» Request
Leave out any picture and return the remaining listing below exactly as given.

» Data in this exercise
*** Begin section ***

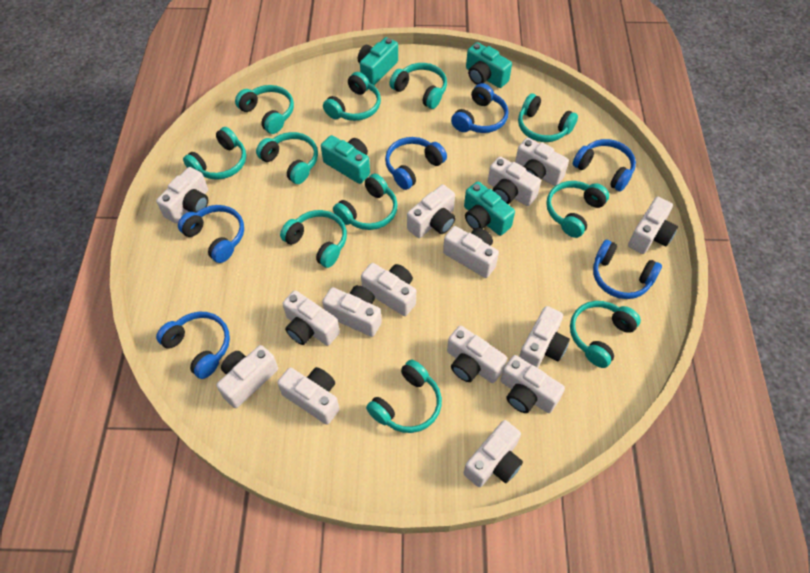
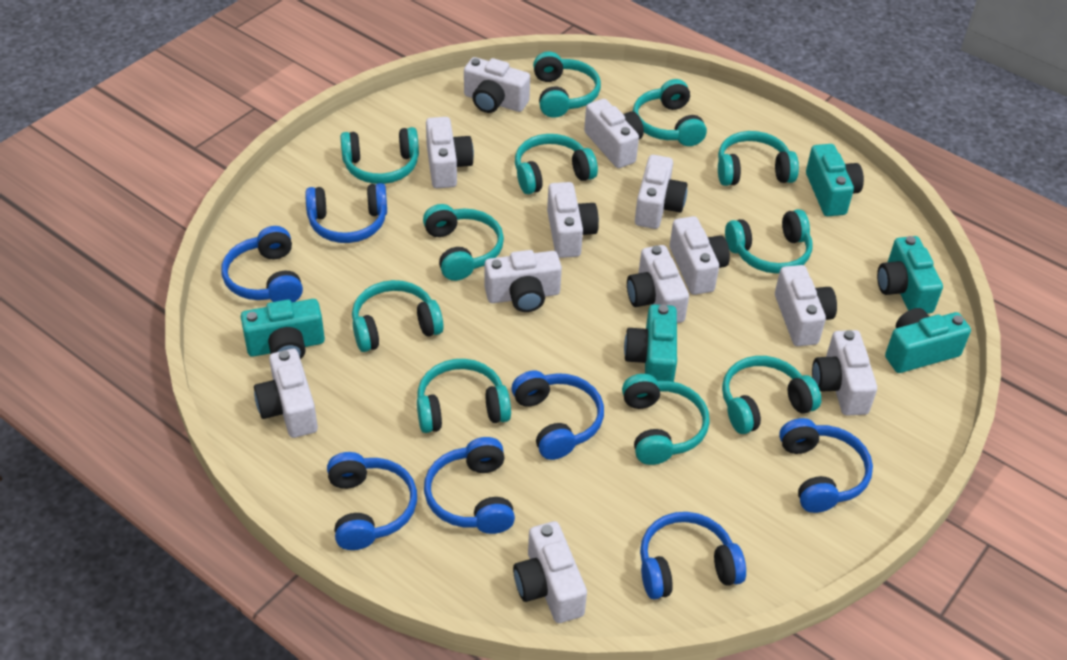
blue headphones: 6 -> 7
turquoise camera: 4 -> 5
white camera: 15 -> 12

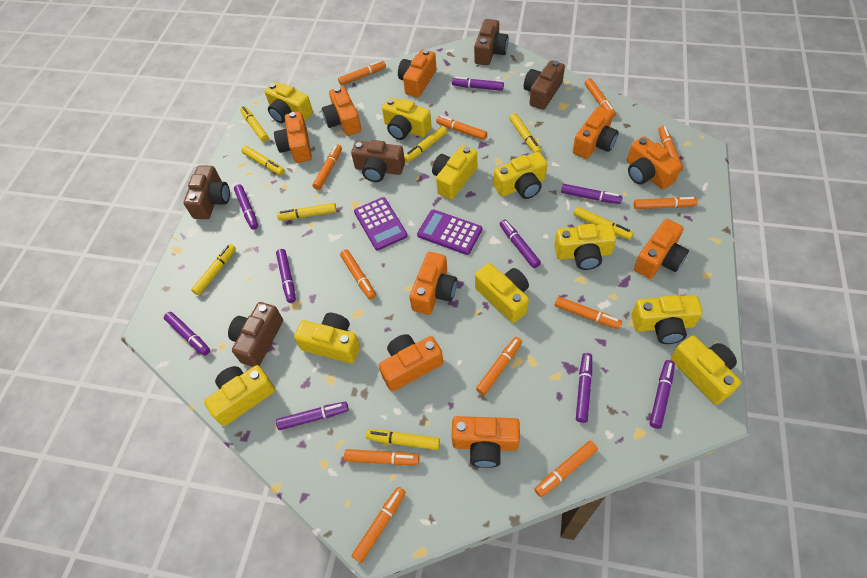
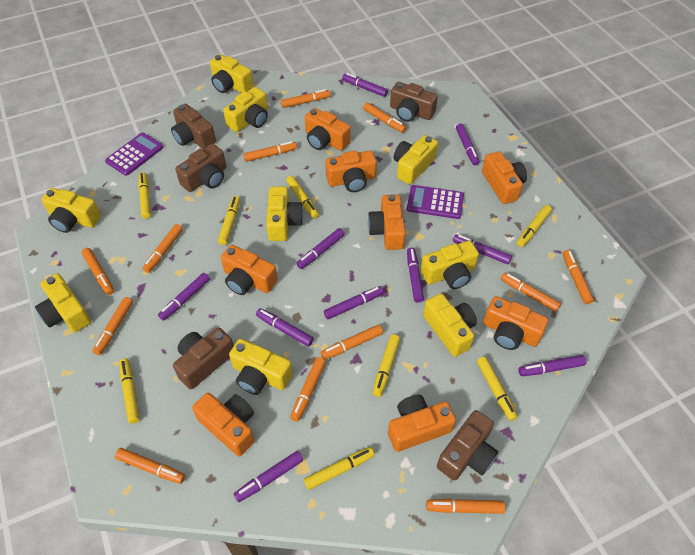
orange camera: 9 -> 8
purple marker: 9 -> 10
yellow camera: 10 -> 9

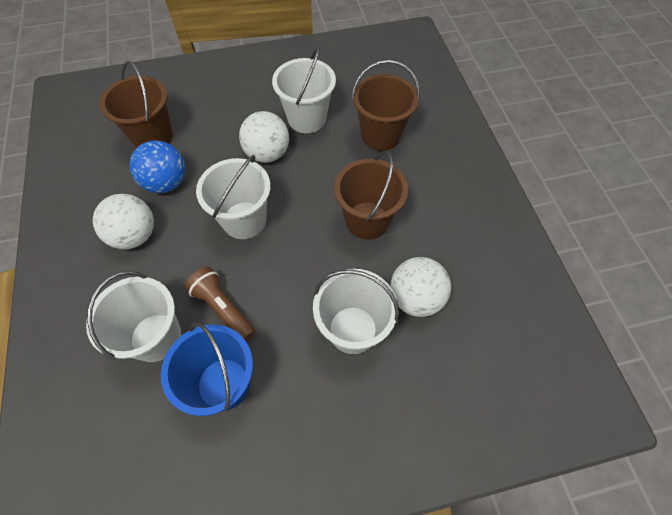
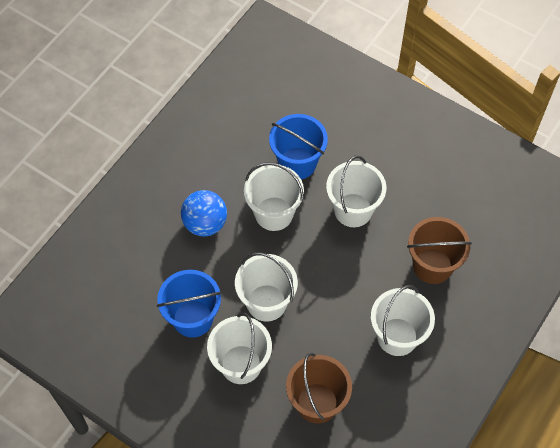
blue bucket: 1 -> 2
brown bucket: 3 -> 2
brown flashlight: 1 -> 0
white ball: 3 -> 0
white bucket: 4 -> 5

*** End section ***

» Written solution
blue headphones: 6 -> 7
turquoise camera: 4 -> 5
white camera: 15 -> 12

orange camera: 9 -> 8
purple marker: 9 -> 10
yellow camera: 10 -> 9

blue bucket: 1 -> 2
brown bucket: 3 -> 2
brown flashlight: 1 -> 0
white ball: 3 -> 0
white bucket: 4 -> 5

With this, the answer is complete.